** Material for this exercise follows **

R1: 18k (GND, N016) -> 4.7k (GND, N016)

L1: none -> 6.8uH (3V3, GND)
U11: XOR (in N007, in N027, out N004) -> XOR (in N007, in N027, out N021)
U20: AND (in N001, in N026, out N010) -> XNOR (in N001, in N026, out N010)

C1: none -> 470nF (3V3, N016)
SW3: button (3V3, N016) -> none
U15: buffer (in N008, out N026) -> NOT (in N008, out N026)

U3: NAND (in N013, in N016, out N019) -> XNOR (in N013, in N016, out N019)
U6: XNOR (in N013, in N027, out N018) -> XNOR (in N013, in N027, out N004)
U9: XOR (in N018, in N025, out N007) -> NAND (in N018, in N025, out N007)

** End of Material for this exercise **

__What is expected__: The response should be an exact copy of the lines from the one with "U3: NAND (in" through the end of the data, with no other text.

__Reply__:
U3: NAND (in N013, in N016, out N019) -> XNOR (in N013, in N016, out N019)
U6: XNOR (in N013, in N027, out N018) -> XNOR (in N013, in N027, out N004)
U9: XOR (in N018, in N025, out N007) -> NAND (in N018, in N025, out N007)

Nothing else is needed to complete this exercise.